*What the task requires*. Make a Markdown table with the columns Row and Text from the lines, starting at the first line and continuing through the line with "brown arrow: moved 1 px right, 1 px down". Number each row and leave out any blank lines.

*Data extract*.
+++++
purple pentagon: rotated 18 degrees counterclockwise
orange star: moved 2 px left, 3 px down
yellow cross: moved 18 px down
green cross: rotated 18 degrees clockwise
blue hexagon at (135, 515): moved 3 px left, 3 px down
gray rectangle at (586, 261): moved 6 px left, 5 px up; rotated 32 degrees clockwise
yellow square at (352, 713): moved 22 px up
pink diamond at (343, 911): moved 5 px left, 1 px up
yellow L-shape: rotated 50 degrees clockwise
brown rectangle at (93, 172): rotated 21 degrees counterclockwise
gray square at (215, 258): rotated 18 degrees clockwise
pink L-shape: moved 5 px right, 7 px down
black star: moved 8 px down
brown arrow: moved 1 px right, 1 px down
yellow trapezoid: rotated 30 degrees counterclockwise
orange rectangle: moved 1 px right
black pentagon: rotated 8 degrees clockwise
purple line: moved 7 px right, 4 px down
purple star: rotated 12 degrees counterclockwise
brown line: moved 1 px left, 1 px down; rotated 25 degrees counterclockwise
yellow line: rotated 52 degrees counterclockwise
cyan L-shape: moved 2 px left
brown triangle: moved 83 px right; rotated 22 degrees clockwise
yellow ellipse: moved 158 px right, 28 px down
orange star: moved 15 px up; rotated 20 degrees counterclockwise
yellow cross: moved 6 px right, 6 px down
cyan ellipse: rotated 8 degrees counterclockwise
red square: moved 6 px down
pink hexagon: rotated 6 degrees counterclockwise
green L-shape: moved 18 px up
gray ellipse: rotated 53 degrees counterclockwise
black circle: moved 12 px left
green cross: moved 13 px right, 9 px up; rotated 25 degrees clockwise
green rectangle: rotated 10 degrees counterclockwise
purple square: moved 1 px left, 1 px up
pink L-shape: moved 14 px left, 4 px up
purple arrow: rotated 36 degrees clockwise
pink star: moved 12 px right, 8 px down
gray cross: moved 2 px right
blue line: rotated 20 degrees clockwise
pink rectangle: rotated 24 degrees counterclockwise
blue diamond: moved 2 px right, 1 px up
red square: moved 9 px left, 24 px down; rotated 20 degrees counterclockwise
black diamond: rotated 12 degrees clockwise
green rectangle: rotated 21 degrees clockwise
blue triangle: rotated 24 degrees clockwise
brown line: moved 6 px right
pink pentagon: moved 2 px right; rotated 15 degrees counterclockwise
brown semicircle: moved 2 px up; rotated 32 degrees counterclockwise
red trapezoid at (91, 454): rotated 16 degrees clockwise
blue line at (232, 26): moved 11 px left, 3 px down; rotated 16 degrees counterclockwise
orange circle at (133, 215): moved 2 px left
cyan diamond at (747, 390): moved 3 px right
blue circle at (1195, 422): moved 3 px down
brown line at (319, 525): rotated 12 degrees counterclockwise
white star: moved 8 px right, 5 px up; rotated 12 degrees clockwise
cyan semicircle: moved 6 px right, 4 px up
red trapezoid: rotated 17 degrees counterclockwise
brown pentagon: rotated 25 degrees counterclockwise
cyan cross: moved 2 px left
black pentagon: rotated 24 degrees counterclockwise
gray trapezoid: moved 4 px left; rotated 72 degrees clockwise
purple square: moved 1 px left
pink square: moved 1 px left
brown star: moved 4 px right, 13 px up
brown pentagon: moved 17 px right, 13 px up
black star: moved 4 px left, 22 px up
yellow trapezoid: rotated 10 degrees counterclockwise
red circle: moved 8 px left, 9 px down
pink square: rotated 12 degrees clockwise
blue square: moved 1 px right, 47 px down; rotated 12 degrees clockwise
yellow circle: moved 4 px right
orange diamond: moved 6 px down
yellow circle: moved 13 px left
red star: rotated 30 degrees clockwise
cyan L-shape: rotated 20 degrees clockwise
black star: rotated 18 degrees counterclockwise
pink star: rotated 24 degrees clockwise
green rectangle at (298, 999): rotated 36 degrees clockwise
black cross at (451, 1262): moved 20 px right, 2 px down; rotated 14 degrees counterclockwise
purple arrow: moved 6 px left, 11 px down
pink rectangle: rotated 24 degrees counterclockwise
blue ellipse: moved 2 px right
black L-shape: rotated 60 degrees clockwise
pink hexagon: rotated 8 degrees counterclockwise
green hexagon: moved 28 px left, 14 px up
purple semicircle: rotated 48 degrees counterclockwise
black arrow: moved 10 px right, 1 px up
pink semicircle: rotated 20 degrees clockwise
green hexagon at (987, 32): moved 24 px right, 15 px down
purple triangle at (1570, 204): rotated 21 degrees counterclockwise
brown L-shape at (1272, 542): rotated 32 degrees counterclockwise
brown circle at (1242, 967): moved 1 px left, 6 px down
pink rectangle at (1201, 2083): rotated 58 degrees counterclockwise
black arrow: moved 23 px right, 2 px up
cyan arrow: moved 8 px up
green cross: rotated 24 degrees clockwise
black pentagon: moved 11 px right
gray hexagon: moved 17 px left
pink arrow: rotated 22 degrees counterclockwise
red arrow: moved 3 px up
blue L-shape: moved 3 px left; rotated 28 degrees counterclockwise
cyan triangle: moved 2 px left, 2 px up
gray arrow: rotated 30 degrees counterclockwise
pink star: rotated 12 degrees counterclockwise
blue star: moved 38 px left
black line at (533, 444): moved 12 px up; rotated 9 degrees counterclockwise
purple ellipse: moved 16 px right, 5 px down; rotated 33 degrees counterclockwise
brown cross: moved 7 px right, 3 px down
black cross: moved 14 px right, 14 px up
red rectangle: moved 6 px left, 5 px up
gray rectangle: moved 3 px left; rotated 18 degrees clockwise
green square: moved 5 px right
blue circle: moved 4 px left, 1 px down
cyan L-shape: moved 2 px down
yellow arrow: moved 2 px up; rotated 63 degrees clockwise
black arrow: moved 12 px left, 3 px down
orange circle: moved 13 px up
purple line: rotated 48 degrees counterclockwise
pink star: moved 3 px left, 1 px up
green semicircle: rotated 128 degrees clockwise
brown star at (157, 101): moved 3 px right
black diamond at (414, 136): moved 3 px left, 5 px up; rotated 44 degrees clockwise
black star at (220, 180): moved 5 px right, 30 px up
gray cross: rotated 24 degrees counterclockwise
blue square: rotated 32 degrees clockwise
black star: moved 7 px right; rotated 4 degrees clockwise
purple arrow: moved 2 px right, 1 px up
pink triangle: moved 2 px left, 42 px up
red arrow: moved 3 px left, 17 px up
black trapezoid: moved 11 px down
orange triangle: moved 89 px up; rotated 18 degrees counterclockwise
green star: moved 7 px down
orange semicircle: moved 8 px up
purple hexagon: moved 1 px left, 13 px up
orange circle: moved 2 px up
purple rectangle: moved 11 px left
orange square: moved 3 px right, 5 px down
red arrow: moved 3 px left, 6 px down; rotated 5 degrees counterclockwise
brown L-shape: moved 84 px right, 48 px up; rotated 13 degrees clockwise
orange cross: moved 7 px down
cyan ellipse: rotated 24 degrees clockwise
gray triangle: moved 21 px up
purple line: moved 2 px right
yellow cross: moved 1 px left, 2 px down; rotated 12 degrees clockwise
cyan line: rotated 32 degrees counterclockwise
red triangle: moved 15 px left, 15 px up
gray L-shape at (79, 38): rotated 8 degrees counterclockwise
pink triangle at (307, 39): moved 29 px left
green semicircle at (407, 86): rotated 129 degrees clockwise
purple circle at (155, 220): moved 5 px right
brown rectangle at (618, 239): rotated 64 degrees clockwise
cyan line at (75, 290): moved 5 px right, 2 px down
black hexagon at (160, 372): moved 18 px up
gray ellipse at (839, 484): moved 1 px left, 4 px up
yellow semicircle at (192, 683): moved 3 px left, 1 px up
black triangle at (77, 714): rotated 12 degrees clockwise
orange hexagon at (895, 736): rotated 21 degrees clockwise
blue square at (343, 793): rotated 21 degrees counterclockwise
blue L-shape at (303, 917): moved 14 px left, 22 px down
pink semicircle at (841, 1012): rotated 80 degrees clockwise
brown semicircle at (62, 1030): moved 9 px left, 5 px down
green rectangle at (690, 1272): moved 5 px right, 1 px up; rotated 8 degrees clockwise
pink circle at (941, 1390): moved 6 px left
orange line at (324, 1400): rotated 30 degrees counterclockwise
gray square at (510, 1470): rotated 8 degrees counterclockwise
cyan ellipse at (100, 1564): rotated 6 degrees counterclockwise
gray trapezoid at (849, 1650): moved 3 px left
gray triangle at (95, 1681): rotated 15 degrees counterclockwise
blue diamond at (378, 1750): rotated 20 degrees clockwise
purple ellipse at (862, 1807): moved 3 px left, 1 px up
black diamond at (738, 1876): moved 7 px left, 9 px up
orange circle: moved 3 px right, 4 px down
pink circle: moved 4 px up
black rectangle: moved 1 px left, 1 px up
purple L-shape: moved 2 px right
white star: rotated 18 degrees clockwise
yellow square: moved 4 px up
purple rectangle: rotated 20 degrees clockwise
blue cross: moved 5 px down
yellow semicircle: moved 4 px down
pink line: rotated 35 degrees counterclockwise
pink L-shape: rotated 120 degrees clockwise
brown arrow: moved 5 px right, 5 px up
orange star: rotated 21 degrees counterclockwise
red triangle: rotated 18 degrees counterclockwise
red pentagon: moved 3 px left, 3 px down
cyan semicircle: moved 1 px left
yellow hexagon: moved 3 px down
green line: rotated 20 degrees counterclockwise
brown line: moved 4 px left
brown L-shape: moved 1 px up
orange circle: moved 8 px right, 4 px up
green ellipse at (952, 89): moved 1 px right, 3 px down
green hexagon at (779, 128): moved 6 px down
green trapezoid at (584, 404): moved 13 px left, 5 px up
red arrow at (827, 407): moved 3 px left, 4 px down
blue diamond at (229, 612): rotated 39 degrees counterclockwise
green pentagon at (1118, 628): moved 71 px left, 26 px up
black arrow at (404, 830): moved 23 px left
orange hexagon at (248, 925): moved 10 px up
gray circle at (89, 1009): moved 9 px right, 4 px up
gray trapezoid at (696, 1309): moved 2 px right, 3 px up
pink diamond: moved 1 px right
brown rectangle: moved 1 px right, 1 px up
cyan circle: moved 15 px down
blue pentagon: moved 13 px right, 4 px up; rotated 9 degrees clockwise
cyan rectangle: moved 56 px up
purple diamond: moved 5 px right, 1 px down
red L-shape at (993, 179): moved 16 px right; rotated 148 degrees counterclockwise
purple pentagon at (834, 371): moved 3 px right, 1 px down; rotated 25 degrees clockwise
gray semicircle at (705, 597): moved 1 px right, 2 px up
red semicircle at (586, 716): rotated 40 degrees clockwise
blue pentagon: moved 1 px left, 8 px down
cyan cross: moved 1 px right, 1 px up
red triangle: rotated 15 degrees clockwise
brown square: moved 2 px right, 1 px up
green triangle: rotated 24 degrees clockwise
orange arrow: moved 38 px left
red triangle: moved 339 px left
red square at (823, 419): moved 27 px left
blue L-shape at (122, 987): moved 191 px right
+++++
*The result*.
| Row | Text |
|---|---|
| 1 | purple pentagon: rotated 18 degrees counterclockwise |
| 2 | orange star: moved 2 px left, 3 px down |
| 3 | yellow cross: moved 18 px down |
| 4 | green cross: rotated 18 degrees clockwise |
| 5 | blue hexagon at (135, 515): moved 3 px left, 3 px down |
| 6 | gray rectangle at (586, 261): moved 6 px left, 5 px up; rotated 32 degrees clockwise |
| 7 | yellow square at (352, 713): moved 22 px up |
| 8 | pink diamond at (343, 911): moved 5 px left, 1 px up |
| 9 | yellow L-shape: rotated 50 degrees clockwise |
| 10 | brown rectangle at (93, 172): rotated 21 degrees counterclockwise |
| 11 | gray square at (215, 258): rotated 18 degrees clockwise |
| 12 | pink L-shape: moved 5 px right, 7 px down |
| 13 | black star: moved 8 px down |
| 14 | brown arrow: moved 1 px right, 1 px down |